=== EXERCISE REQUIREMENTS ===
Given the entries that follow, write out exactly the lines starting at the one containing "missing | turquoise" and ending at the one containing "relocated | golden", both ends included, and only those.

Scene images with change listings
[Start of Attachment]

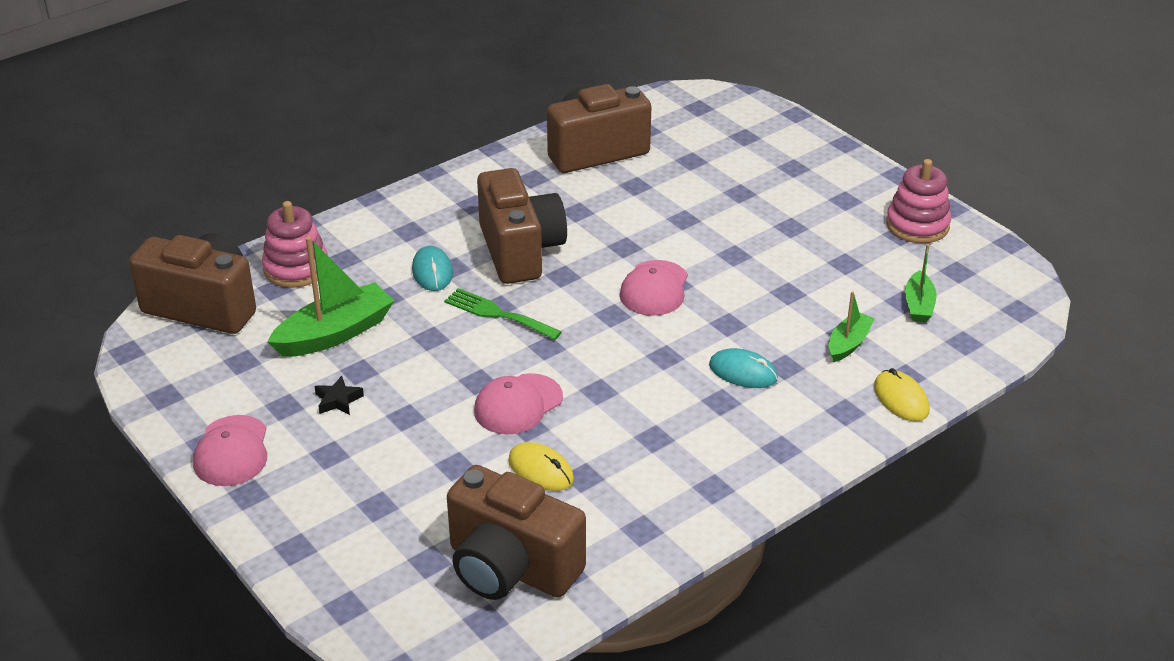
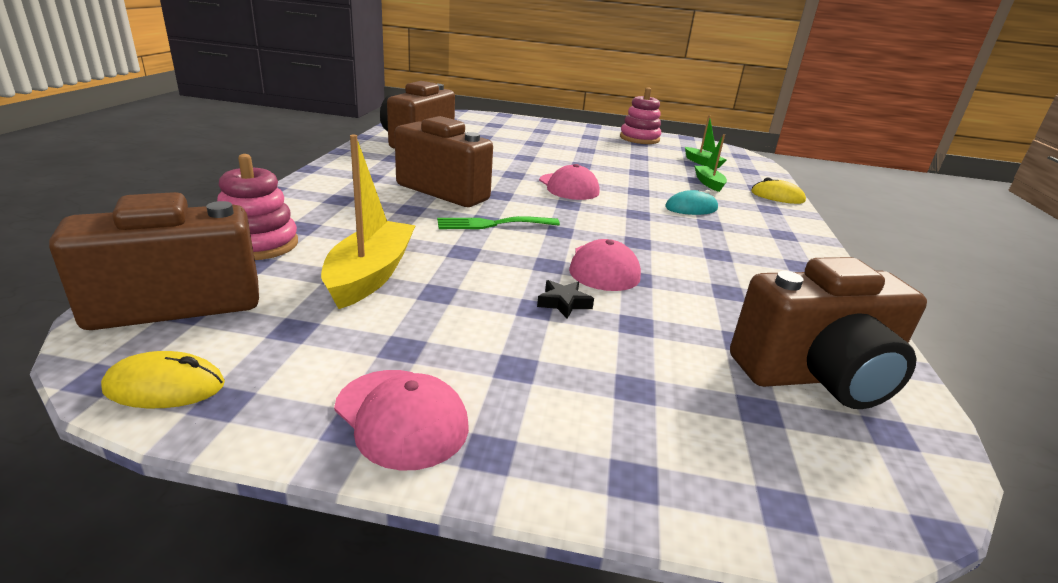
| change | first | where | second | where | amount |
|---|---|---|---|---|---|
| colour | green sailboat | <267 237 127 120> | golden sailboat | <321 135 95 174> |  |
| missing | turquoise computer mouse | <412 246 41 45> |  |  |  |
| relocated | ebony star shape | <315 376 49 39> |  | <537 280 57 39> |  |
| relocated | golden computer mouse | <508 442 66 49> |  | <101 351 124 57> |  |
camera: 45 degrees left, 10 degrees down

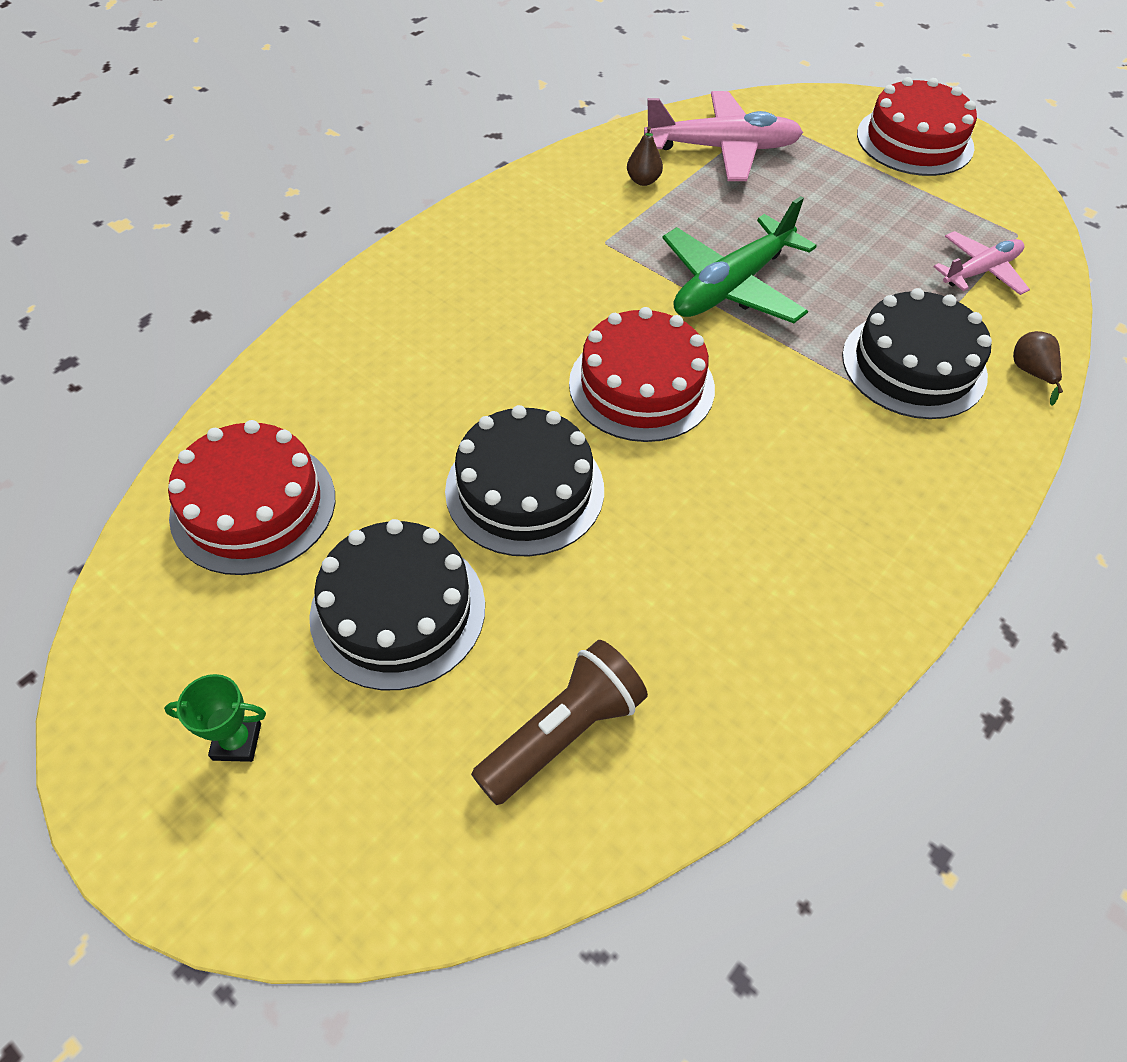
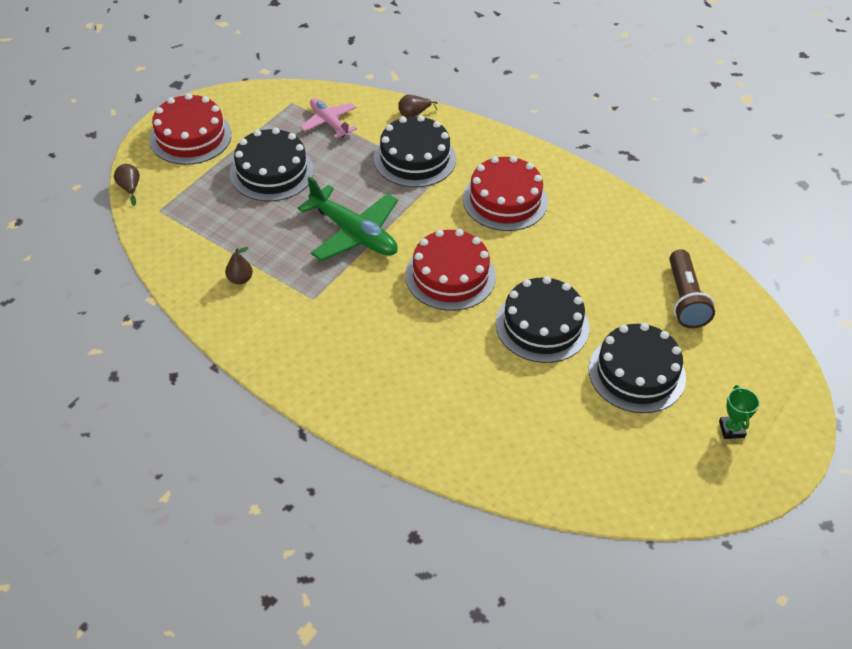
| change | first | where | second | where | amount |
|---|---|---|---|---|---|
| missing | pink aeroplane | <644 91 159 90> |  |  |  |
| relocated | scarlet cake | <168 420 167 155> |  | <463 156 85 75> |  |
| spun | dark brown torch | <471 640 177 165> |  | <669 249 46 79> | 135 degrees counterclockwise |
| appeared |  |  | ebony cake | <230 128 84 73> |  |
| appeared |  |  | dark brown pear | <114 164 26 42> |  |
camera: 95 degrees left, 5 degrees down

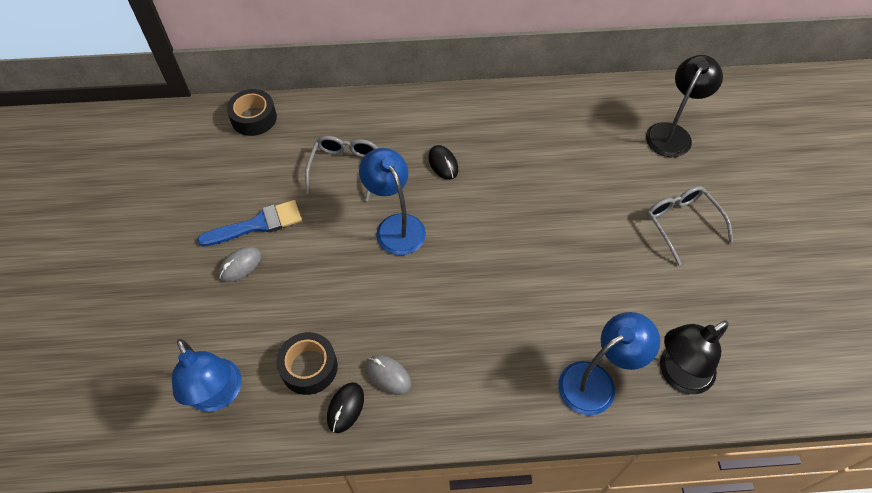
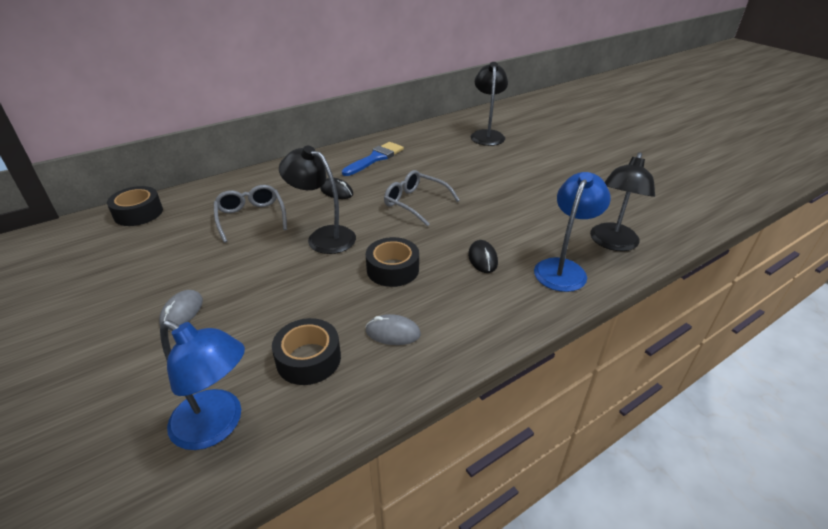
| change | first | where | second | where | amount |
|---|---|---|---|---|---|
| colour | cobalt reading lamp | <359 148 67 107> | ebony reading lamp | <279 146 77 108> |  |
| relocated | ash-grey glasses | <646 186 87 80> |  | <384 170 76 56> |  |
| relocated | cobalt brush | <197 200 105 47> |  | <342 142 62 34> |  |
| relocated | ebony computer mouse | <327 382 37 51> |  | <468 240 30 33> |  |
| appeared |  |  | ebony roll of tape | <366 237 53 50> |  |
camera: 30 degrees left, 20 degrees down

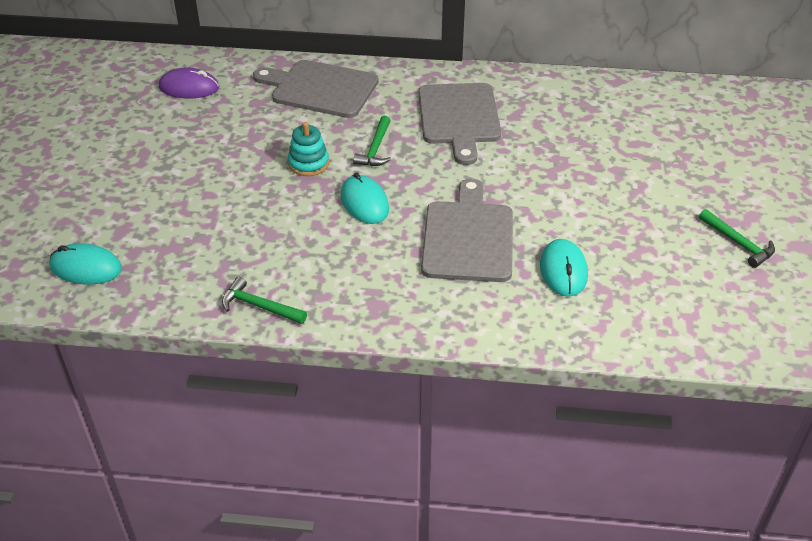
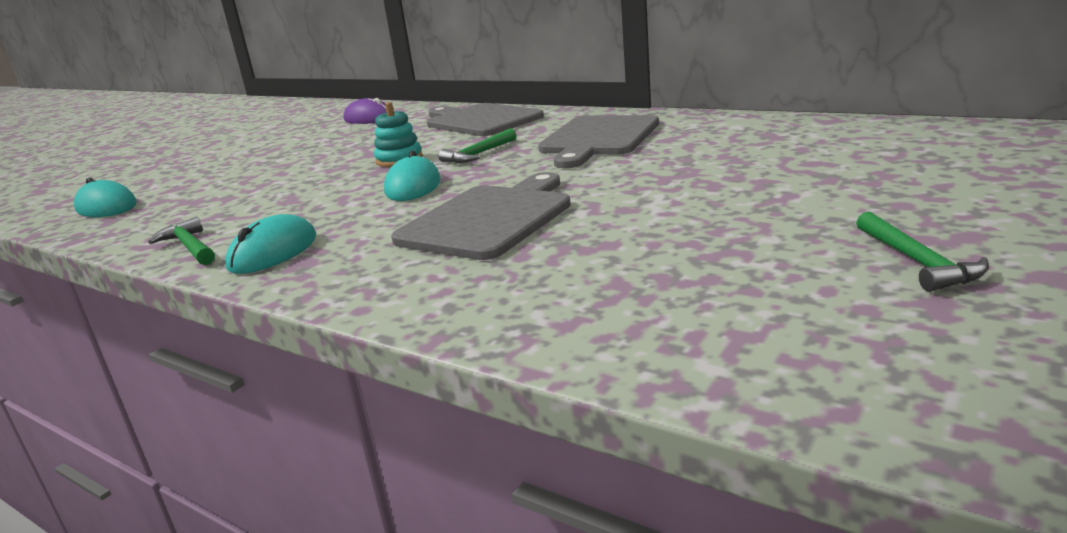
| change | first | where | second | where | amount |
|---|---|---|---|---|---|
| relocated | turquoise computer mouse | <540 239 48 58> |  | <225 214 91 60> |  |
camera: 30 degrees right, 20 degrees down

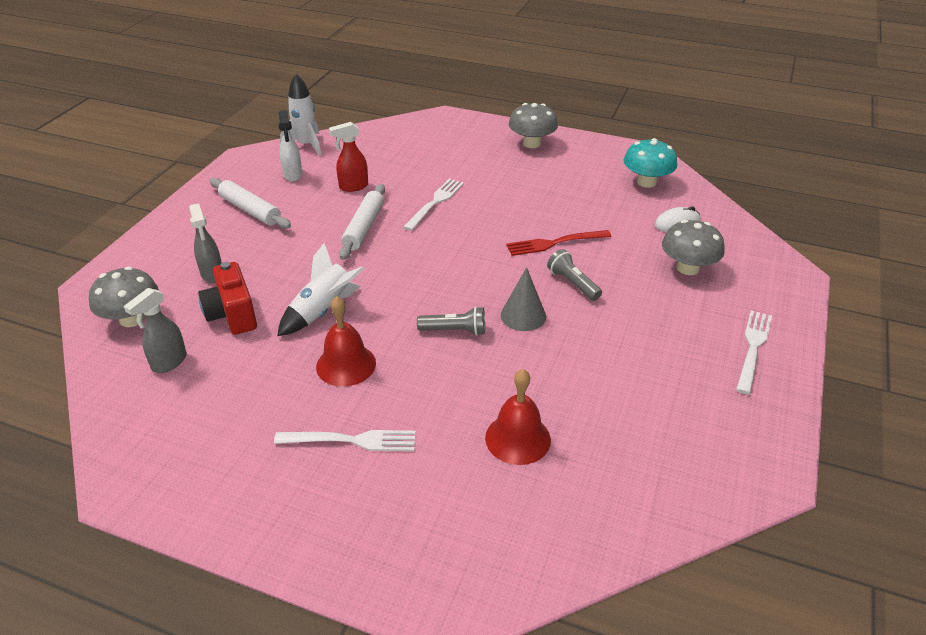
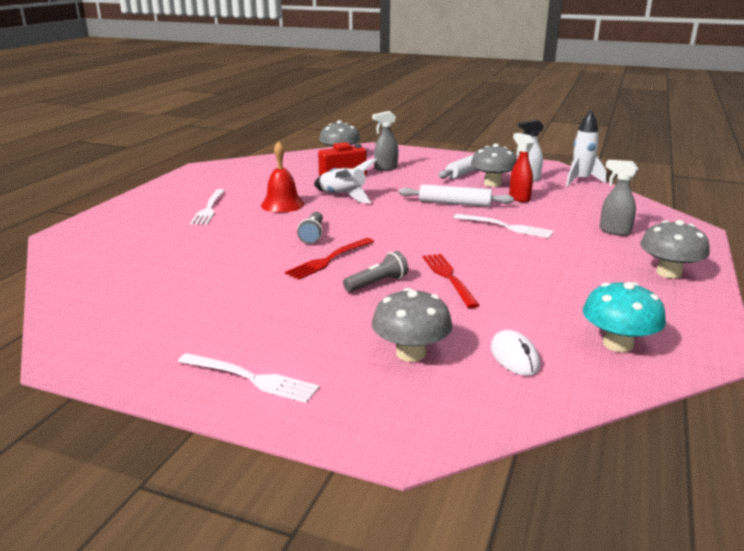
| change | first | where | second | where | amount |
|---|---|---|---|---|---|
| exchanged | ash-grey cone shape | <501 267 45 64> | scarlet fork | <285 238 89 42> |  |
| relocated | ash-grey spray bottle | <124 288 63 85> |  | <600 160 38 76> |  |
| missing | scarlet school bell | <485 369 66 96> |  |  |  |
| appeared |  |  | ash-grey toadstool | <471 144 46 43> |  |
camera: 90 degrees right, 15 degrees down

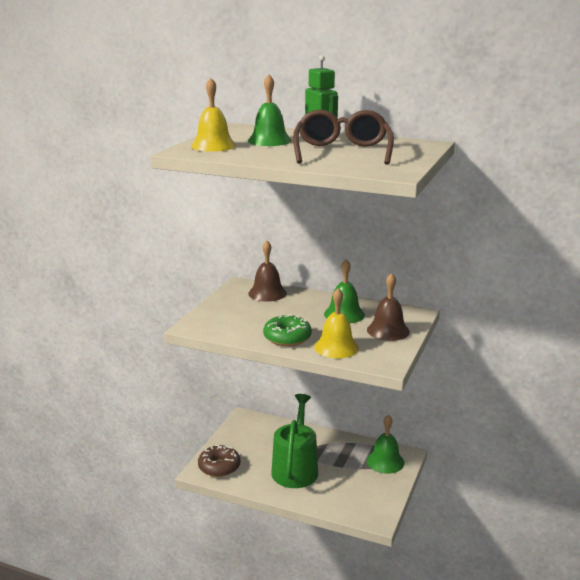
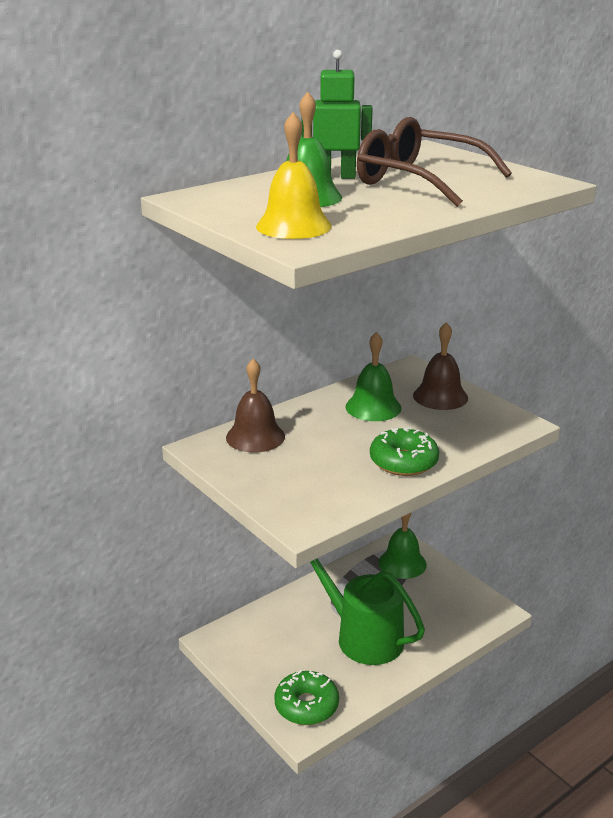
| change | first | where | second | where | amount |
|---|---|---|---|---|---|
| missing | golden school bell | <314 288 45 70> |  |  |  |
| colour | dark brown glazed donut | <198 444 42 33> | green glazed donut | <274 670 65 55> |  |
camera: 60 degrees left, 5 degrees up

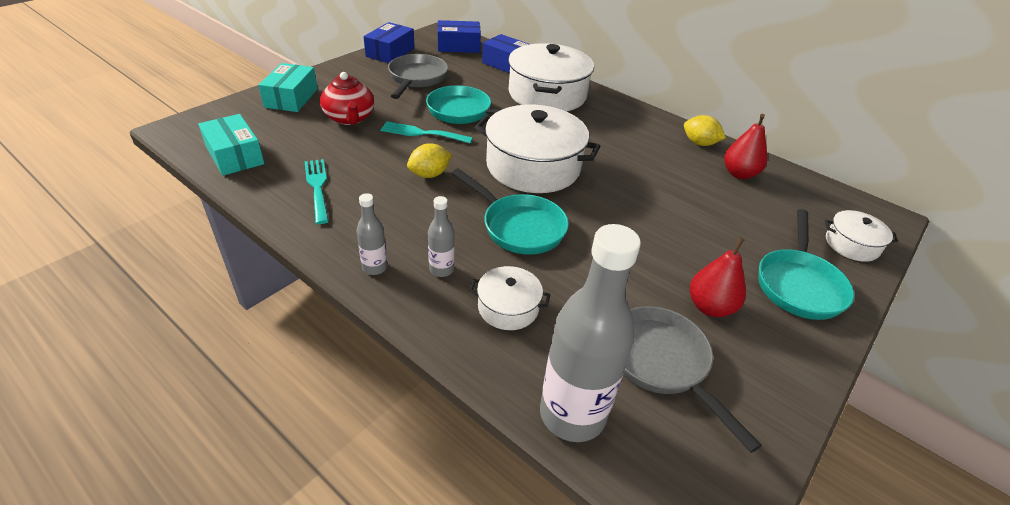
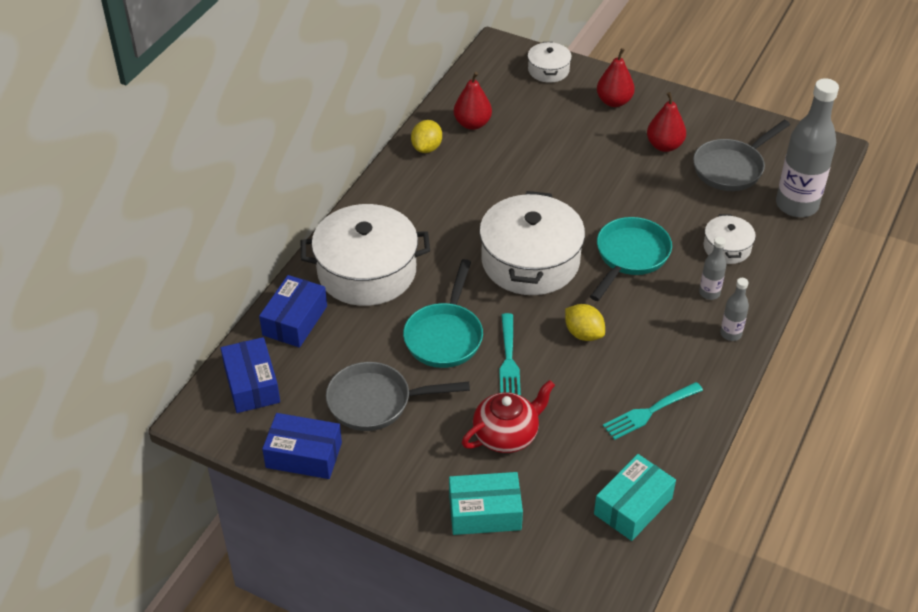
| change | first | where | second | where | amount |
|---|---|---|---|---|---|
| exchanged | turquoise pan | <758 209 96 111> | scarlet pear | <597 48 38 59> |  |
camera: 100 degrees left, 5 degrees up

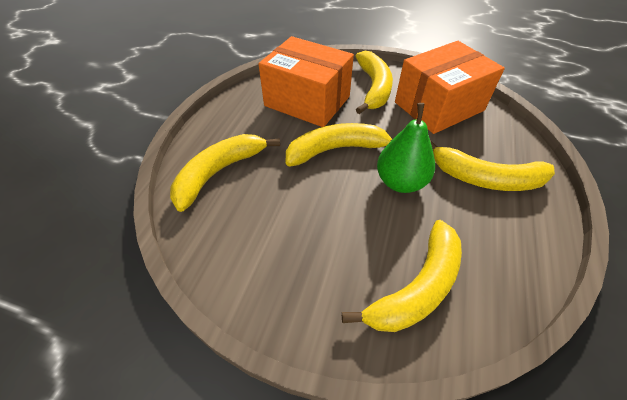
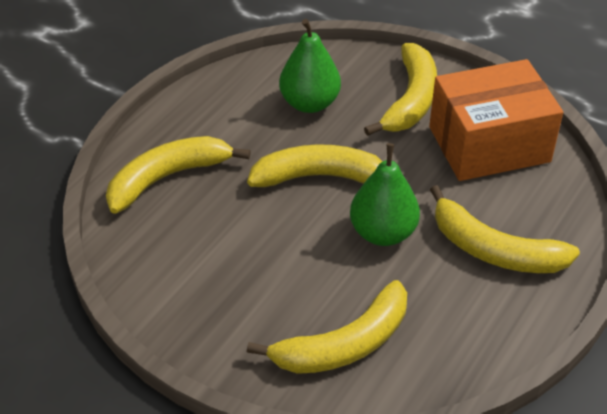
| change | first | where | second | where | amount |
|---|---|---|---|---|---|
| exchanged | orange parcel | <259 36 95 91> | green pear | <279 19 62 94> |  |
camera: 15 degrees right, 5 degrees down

[End of Attachment]

=== RESPONSE FOR THIS EXERCISE ===
| missing | turquoise computer mouse | <412 246 41 45> |  |  |  |
| relocated | ebony star shape | <315 376 49 39> |  | <537 280 57 39> |  |
| relocated | golden computer mouse | <508 442 66 49> |  | <101 351 124 57> |  |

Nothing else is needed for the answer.